● **RECORDS SUPPLIED**:
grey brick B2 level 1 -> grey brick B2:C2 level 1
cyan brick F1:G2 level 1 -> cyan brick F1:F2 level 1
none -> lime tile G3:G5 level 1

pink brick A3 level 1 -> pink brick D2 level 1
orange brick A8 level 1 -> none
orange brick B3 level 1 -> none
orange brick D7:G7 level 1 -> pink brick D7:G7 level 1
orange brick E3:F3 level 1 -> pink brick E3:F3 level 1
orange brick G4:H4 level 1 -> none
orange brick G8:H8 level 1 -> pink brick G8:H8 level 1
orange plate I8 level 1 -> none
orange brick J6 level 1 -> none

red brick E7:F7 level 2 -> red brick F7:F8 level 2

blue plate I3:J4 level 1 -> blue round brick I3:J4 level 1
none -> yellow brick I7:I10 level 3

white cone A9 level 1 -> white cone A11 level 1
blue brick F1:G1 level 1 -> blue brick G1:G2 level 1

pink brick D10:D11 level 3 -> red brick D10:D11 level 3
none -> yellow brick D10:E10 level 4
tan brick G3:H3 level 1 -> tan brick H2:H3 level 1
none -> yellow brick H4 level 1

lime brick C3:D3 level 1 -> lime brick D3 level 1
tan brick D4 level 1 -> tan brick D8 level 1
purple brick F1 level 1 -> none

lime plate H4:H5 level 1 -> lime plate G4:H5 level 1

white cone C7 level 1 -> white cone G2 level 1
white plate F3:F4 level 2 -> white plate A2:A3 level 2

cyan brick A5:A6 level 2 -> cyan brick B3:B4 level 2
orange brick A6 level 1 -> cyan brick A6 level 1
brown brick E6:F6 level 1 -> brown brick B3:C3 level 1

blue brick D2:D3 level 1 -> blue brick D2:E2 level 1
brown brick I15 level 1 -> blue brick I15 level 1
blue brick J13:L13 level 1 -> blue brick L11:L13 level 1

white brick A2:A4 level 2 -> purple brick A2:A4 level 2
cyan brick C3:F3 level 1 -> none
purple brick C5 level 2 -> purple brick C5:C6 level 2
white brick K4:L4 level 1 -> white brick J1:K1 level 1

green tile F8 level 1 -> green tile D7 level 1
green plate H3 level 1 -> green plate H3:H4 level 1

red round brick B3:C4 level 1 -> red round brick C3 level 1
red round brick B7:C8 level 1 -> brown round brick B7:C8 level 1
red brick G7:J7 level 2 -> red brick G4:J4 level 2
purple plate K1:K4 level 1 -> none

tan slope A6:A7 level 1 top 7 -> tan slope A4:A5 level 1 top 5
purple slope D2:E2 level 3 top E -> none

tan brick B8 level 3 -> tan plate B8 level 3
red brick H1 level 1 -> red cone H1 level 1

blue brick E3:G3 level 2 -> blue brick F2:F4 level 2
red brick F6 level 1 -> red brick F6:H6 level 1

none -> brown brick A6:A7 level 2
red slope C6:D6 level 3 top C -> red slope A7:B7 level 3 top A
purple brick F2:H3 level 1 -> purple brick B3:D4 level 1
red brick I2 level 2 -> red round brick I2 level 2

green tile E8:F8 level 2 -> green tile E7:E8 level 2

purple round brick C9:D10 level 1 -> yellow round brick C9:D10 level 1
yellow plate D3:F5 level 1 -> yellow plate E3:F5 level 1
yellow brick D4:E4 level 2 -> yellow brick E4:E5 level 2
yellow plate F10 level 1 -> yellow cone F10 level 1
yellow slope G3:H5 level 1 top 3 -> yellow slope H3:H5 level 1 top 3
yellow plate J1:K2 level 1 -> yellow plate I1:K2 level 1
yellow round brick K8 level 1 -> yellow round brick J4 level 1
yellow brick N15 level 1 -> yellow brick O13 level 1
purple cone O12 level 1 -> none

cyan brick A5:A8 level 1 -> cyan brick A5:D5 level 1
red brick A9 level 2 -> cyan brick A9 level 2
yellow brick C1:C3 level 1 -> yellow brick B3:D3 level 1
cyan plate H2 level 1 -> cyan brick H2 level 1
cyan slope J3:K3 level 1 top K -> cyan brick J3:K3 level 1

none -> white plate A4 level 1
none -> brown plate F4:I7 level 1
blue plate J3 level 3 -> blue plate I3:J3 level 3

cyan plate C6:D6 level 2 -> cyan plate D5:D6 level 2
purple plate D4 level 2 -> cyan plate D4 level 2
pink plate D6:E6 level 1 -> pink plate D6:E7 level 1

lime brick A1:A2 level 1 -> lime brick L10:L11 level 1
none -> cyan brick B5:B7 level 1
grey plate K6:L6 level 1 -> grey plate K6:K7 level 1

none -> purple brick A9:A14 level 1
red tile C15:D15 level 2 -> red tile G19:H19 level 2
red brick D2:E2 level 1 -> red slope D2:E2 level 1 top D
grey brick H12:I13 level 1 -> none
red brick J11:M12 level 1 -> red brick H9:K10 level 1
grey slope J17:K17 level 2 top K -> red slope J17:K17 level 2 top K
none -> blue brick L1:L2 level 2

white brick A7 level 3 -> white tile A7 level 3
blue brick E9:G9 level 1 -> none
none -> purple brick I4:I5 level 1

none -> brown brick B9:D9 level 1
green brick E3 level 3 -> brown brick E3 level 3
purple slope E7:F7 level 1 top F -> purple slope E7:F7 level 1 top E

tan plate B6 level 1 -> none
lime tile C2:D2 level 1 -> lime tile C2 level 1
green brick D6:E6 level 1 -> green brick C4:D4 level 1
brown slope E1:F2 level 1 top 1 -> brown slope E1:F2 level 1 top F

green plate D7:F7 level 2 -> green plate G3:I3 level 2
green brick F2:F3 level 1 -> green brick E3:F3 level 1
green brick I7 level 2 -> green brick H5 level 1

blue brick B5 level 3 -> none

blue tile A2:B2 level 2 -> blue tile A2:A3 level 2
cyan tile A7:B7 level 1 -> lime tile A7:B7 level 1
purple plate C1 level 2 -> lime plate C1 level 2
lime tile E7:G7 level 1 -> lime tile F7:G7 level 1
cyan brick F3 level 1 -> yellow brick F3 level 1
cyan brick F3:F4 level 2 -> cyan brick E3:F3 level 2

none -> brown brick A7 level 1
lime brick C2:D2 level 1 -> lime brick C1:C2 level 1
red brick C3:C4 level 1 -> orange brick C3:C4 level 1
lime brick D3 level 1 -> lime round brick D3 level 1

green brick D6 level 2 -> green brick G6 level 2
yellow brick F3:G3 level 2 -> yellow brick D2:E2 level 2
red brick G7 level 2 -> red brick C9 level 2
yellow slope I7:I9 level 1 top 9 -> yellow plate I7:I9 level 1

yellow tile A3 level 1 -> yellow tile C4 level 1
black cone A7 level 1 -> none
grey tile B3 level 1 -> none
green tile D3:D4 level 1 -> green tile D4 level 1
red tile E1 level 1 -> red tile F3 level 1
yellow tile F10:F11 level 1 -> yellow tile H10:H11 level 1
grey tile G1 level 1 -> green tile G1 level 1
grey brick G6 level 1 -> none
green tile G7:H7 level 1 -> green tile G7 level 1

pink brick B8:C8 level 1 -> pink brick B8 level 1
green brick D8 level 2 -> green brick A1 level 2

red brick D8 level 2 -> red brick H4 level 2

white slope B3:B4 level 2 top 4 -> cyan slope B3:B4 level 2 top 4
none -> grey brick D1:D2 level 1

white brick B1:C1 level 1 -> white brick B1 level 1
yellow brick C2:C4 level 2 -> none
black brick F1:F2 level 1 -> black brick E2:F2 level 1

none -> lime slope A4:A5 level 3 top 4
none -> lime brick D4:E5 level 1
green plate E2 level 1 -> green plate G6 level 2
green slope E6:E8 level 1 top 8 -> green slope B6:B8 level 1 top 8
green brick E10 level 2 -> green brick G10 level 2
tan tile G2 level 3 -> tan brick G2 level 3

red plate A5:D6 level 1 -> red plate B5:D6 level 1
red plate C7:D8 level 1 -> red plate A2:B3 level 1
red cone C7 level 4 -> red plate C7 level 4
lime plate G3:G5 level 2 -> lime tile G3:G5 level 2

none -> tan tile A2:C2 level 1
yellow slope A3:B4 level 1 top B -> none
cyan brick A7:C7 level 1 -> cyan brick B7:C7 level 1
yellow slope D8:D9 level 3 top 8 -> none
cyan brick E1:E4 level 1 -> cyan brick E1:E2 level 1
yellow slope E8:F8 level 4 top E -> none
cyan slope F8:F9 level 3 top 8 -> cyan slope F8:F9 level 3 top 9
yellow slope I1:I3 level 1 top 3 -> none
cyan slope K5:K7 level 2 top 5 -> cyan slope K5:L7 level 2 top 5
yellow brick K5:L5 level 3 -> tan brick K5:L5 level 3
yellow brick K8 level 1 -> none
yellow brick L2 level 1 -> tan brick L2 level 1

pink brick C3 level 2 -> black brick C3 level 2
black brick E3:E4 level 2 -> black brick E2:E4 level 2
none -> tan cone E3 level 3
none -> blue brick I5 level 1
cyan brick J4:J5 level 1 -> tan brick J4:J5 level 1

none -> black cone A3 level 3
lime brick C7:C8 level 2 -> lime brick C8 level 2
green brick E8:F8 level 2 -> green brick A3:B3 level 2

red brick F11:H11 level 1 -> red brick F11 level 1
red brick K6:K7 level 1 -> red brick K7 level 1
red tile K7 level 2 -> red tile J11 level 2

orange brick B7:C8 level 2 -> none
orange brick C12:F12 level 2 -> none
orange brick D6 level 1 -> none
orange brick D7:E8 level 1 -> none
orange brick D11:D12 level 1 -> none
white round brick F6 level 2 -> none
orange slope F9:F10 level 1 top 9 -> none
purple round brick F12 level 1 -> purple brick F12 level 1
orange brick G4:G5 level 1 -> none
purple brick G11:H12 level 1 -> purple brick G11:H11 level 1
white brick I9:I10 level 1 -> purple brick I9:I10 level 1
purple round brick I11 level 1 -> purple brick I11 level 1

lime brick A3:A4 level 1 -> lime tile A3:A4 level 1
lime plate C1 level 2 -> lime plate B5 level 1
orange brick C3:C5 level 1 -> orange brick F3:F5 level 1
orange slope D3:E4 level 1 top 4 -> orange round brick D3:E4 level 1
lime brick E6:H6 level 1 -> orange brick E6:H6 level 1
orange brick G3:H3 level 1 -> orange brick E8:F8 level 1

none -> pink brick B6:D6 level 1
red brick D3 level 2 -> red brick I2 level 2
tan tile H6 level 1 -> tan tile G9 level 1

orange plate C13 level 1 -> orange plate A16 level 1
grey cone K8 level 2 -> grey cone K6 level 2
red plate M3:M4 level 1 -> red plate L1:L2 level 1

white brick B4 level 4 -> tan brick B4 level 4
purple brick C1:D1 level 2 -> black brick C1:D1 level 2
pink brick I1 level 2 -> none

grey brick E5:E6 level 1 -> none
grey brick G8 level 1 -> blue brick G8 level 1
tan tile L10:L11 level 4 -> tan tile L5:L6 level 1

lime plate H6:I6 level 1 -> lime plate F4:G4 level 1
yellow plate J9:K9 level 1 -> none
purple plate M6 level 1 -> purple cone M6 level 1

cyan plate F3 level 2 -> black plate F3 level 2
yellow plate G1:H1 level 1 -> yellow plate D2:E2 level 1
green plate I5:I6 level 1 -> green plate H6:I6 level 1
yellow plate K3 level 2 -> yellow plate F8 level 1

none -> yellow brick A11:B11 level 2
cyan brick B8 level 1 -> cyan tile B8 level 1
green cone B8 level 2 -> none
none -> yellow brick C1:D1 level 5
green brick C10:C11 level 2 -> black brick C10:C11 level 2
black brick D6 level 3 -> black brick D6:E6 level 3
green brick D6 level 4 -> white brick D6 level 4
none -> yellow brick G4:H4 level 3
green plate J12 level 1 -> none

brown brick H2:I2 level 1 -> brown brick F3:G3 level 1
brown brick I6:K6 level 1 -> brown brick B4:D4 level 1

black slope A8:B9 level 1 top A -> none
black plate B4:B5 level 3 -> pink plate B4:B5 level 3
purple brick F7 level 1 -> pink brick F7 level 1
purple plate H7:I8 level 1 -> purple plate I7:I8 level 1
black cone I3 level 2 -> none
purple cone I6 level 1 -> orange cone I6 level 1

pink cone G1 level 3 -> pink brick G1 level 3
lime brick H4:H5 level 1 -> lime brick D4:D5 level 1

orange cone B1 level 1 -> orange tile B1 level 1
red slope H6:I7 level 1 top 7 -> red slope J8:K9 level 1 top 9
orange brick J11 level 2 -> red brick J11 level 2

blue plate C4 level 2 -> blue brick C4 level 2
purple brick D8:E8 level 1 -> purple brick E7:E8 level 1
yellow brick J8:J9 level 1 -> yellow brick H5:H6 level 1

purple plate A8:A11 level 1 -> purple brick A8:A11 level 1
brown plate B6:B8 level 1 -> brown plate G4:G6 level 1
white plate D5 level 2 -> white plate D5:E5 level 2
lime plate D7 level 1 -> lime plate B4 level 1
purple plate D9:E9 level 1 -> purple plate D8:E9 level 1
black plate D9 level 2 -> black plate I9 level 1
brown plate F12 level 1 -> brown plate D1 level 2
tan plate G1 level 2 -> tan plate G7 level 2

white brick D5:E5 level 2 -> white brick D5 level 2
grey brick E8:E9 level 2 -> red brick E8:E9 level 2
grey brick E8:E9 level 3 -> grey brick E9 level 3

● **TO DO**:
Copy only this part of the entries above: the line with "tan brick D4 level 1 -> tan brick D8 level 1", the line with "green tile E8:F8", and the lines between, all exactly as written.

● **SOLUTION TO THE EXERCISE**:
tan brick D4 level 1 -> tan brick D8 level 1
purple brick F1 level 1 -> none

lime plate H4:H5 level 1 -> lime plate G4:H5 level 1

white cone C7 level 1 -> white cone G2 level 1
white plate F3:F4 level 2 -> white plate A2:A3 level 2

cyan brick A5:A6 level 2 -> cyan brick B3:B4 level 2
orange brick A6 level 1 -> cyan brick A6 level 1
brown brick E6:F6 level 1 -> brown brick B3:C3 level 1

blue brick D2:D3 level 1 -> blue brick D2:E2 level 1
brown brick I15 level 1 -> blue brick I15 level 1
blue brick J13:L13 level 1 -> blue brick L11:L13 level 1

white brick A2:A4 level 2 -> purple brick A2:A4 level 2
cyan brick C3:F3 level 1 -> none
purple brick C5 level 2 -> purple brick C5:C6 level 2
white brick K4:L4 level 1 -> white brick J1:K1 level 1

green tile F8 level 1 -> green tile D7 level 1
green plate H3 level 1 -> green plate H3:H4 level 1

red round brick B3:C4 level 1 -> red round brick C3 level 1
red round brick B7:C8 level 1 -> brown round brick B7:C8 level 1
red brick G7:J7 level 2 -> red brick G4:J4 level 2
purple plate K1:K4 level 1 -> none

tan slope A6:A7 level 1 top 7 -> tan slope A4:A5 level 1 top 5
purple slope D2:E2 level 3 top E -> none

tan brick B8 level 3 -> tan plate B8 level 3
red brick H1 level 1 -> red cone H1 level 1

blue brick E3:G3 level 2 -> blue brick F2:F4 level 2
red brick F6 level 1 -> red brick F6:H6 level 1

none -> brown brick A6:A7 level 2
red slope C6:D6 level 3 top C -> red slope A7:B7 level 3 top A
purple brick F2:H3 level 1 -> purple brick B3:D4 level 1
red brick I2 level 2 -> red round brick I2 level 2

green tile E8:F8 level 2 -> green tile E7:E8 level 2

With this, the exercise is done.